Below is a block of entries; repeat all of it exactly but omit the pictures.

### Task inputs:
::::

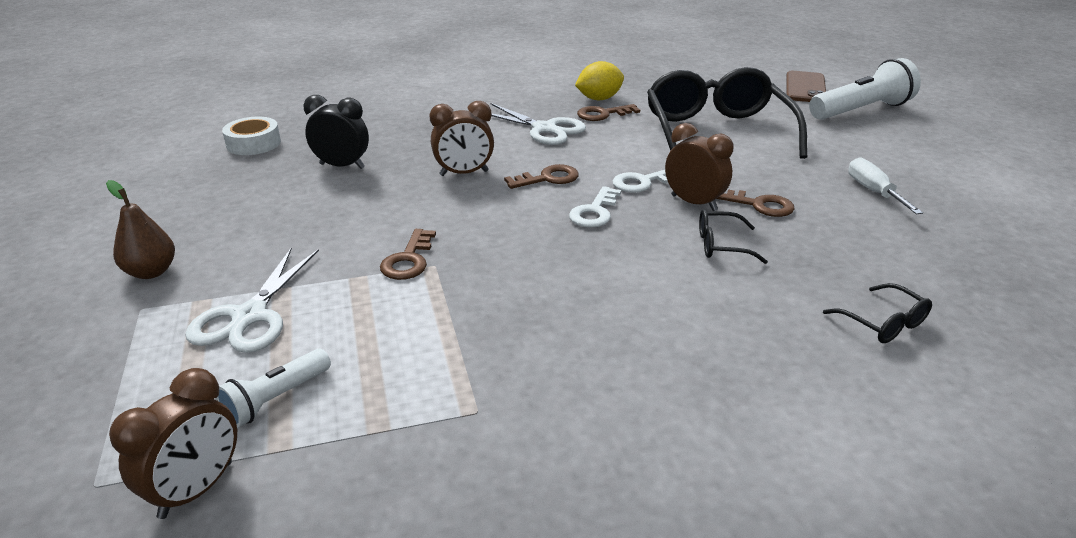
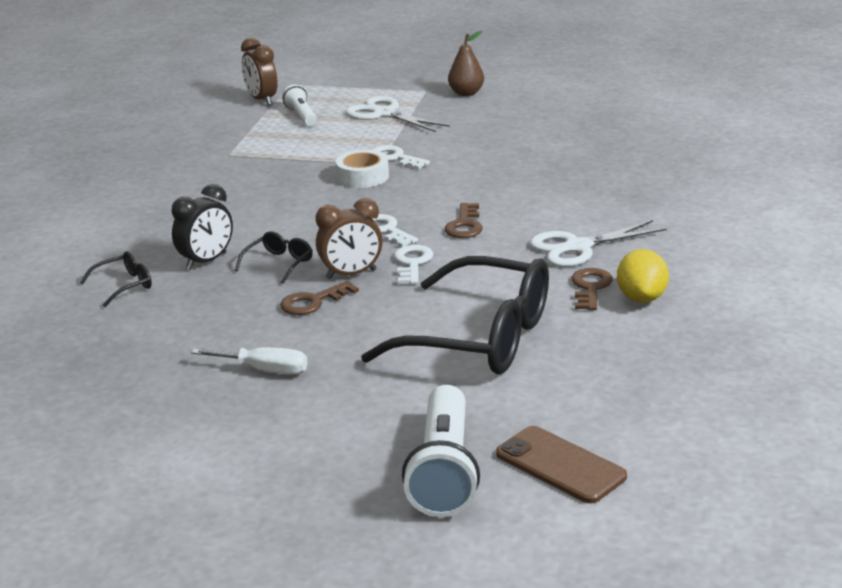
camera: 120 degrees right, 5 degrees down
(253, 143) = (656, 126): white tape -> white tape (362, 177)
(342, 166) = (574, 152): black clock -> black clock (206, 261)
(409, 260) = (395, 158): brown key -> white key
(464, 173) = (511, 194): brown clock -> none
(883, 323) = (124, 285): black glasses -> black glasses turned 150 degrees clockwise

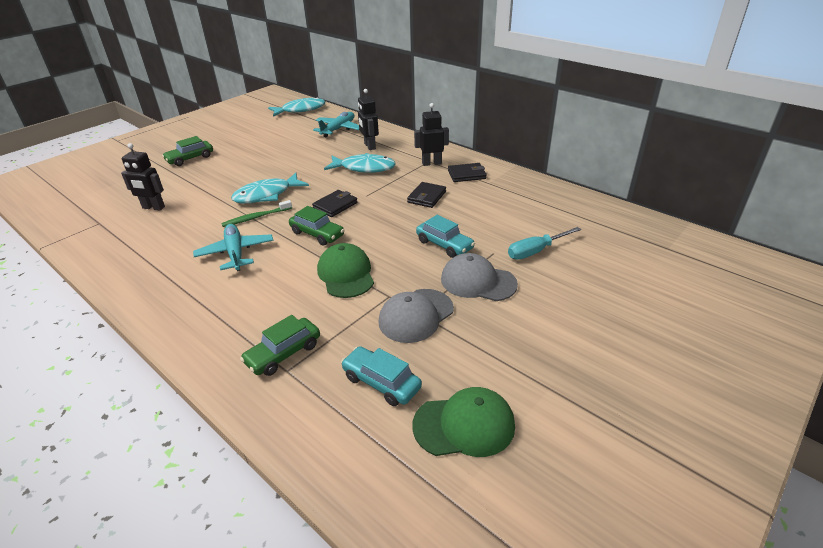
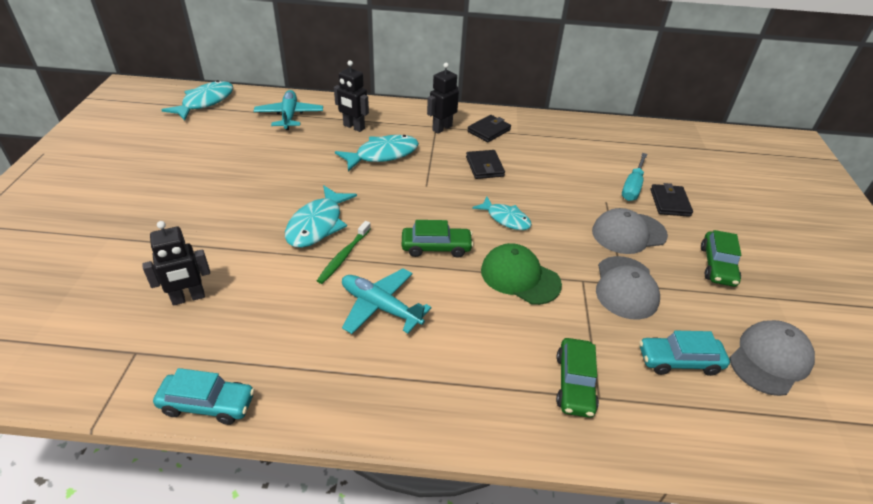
camera: 40 degrees left, 5 degrees up
(190, 158) = (141, 213): green car -> green car (717, 265)
(335, 205) = (411, 208): black wallet -> black wallet (669, 202)
(391, 235) = (505, 218): none -> turquoise fish
(444, 245) = (561, 210): turquoise car -> turquoise car (207, 404)
(464, 425) = (770, 359): green cap -> grey cap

::::

### Answer space:
camera: 120 degrees right, 5 degrees down
(253, 143) = (656, 126): white tape -> white tape (362, 177)
(342, 166) = (574, 152): black clock -> black clock (206, 261)
(409, 260) = (395, 158): brown key -> white key
(464, 173) = (511, 194): brown clock -> none
(883, 323) = (124, 285): black glasses -> black glasses turned 150 degrees clockwise

camera: 40 degrees left, 5 degrees up
(190, 158) = (141, 213): green car -> green car (717, 265)
(335, 205) = (411, 208): black wallet -> black wallet (669, 202)
(391, 235) = (505, 218): none -> turquoise fish
(444, 245) = (561, 210): turquoise car -> turquoise car (207, 404)
(464, 425) = (770, 359): green cap -> grey cap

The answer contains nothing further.